- **REQUIREMENT**: Find how many lines in the material below hold the word "turquoise". Reply with that figure alone.

[DATA TO EXAMINE Boundary: Start]

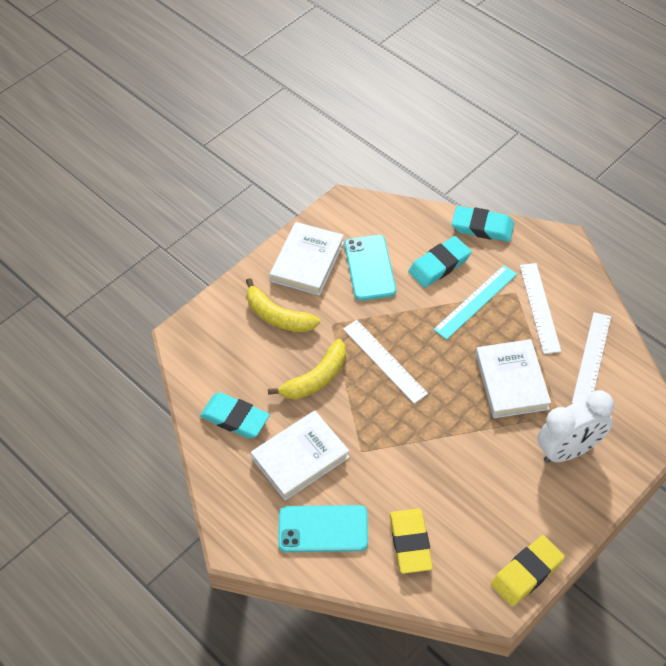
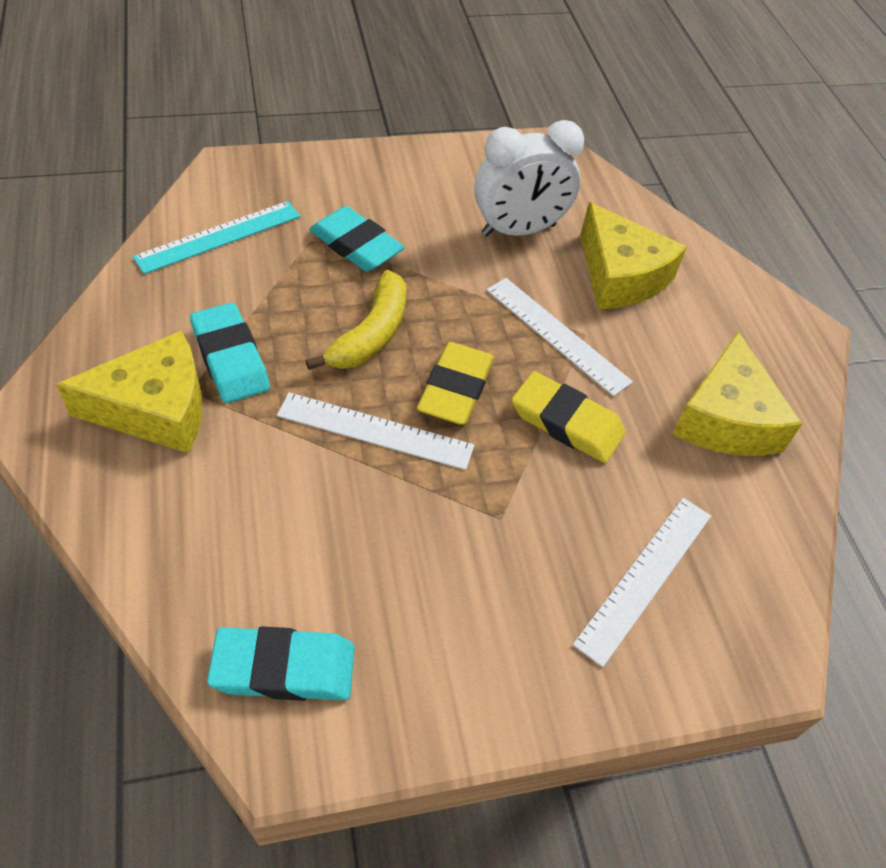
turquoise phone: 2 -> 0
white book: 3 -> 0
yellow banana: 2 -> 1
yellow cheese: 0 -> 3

[DATA TO EXAMINE Boundary: End]
[DATA TO EXAMINE Boundary: Start]

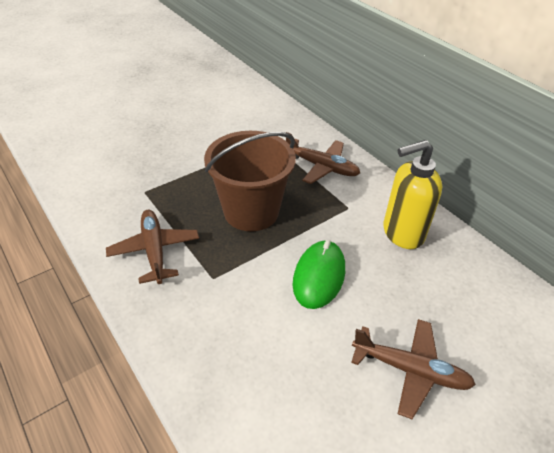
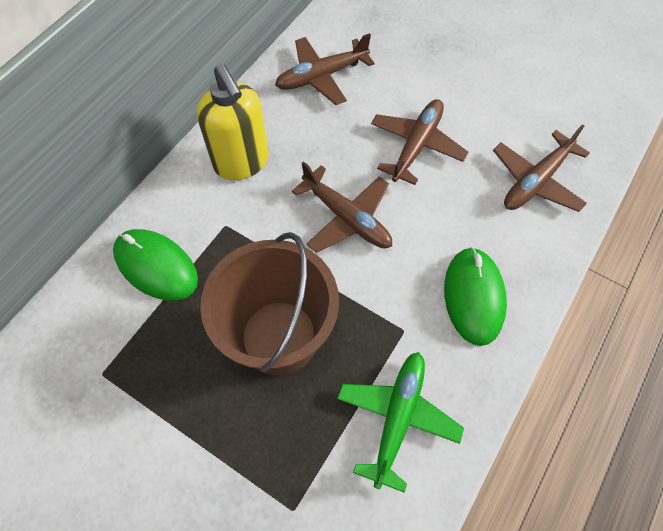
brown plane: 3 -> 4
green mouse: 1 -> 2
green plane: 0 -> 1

[DATA TO EXAMINE Boundary: End]
[DATA TO EXAMINE Boundary: Start]

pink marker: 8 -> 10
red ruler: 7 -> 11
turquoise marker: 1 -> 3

[DATA TO EXAMINE Boundary: End]

- **THE COMPLETED TASK**: 2